>>>

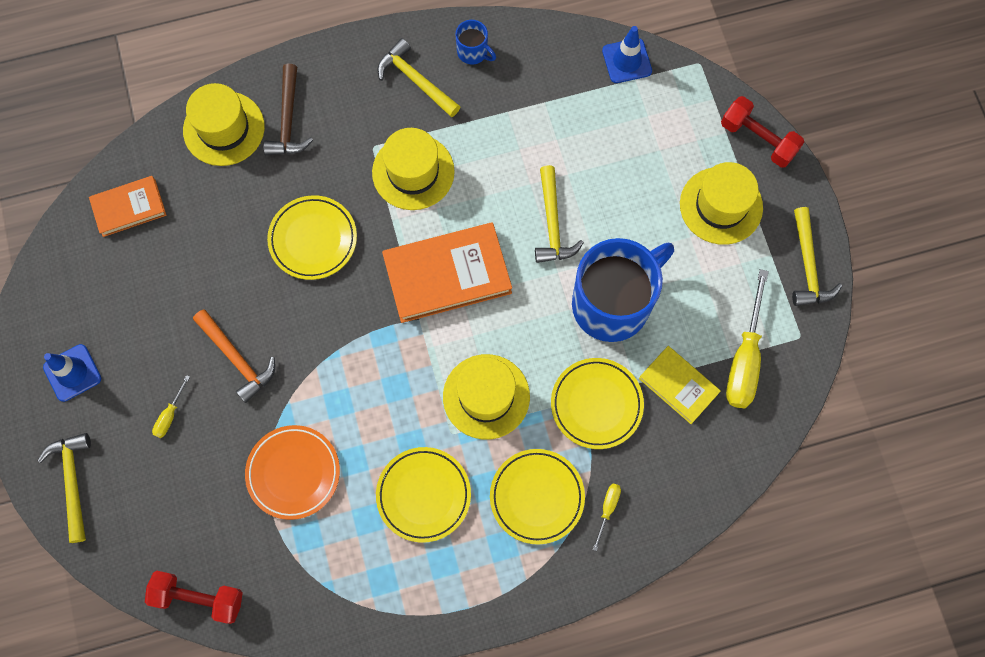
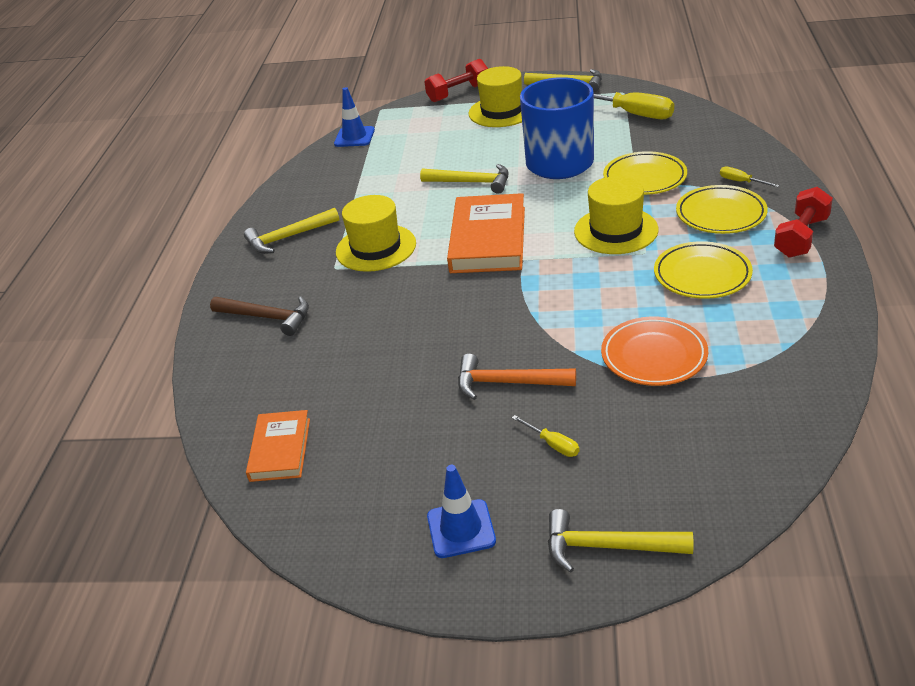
camera: 65 degrees left, 35 degrees down
(198, 598) = (785, 446): red dumbbell -> red dumbbell (801, 237)
(224, 128) = (242, 363): yellow hat -> none
(237, 358) = (508, 383): orange hammer -> orange hammer turned 150 degrees counterclockwise
(313, 239) = (405, 315): yellow plate -> none
(473, 52) = (287, 205): blue mug -> none
(678, 385) = (642, 141): yellow book -> none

<<<

Set the listing down verbatim, excluding pictures.

camera: 65 degrees left, 35 degrees down
(198, 598) = (785, 446): red dumbbell -> red dumbbell (801, 237)
(224, 128) = (242, 363): yellow hat -> none
(237, 358) = (508, 383): orange hammer -> orange hammer turned 150 degrees counterclockwise
(313, 239) = (405, 315): yellow plate -> none
(473, 52) = (287, 205): blue mug -> none
(678, 385) = (642, 141): yellow book -> none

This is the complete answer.